Copy every line of the records below where the word "orange" occurs.

* [The input]:
# # #

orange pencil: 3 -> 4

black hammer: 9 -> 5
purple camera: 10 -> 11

# # #

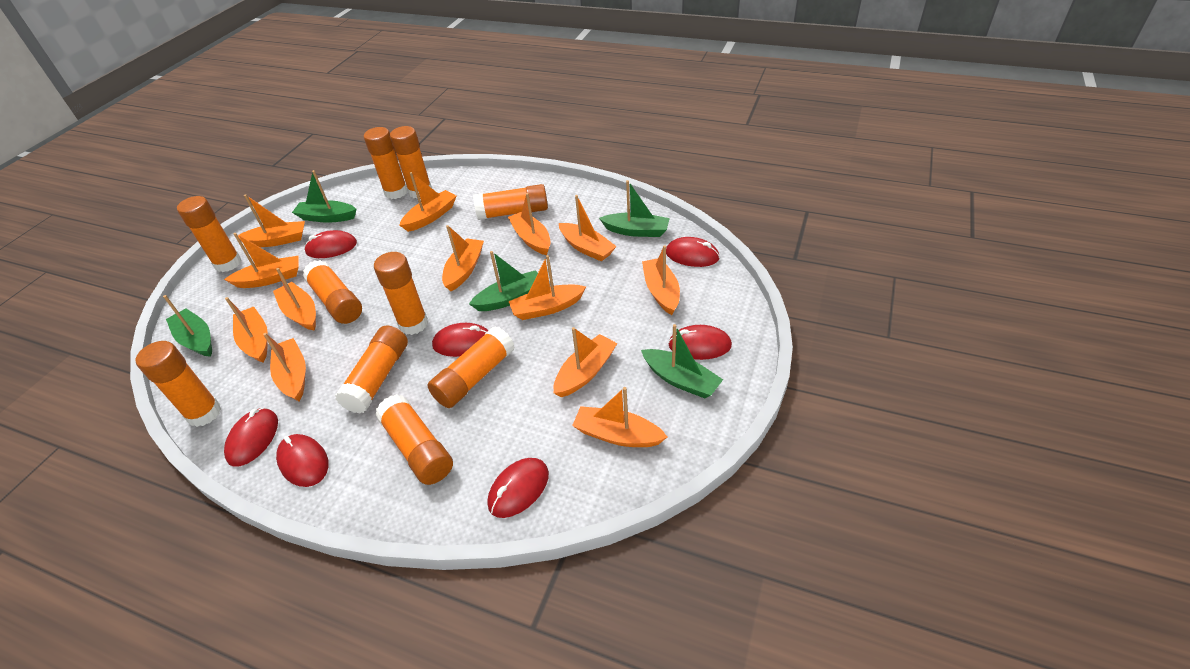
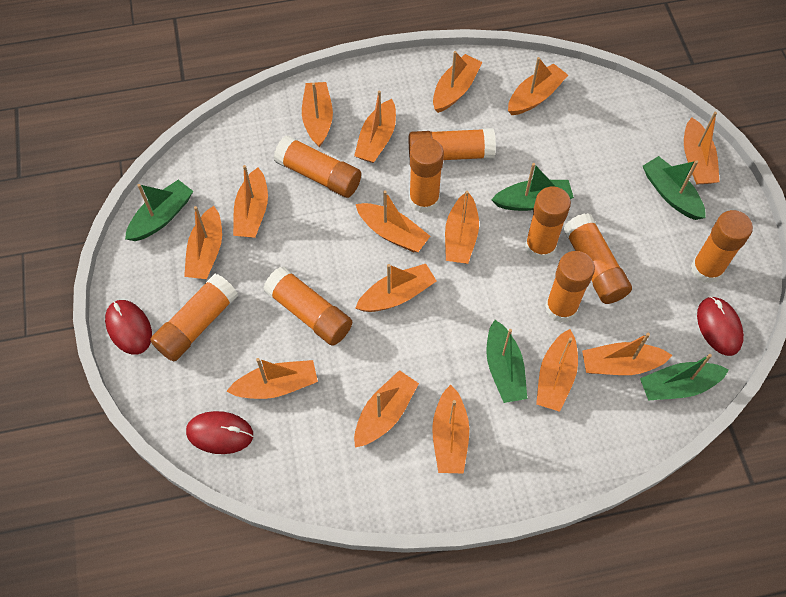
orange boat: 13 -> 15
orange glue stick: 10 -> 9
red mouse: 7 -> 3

# # #

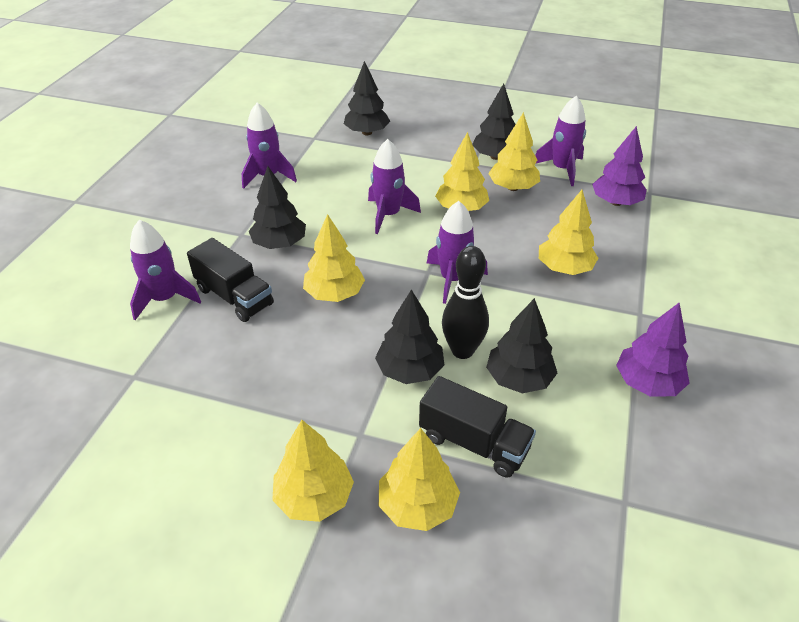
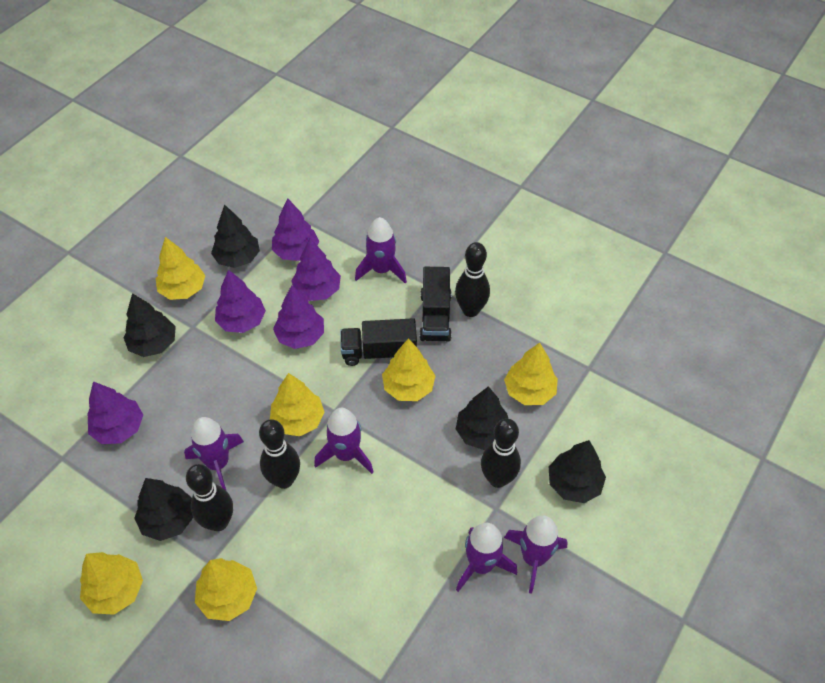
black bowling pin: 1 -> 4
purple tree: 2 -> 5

# # #

* [Response]:
orange pencil: 3 -> 4
orange boat: 13 -> 15
orange glue stick: 10 -> 9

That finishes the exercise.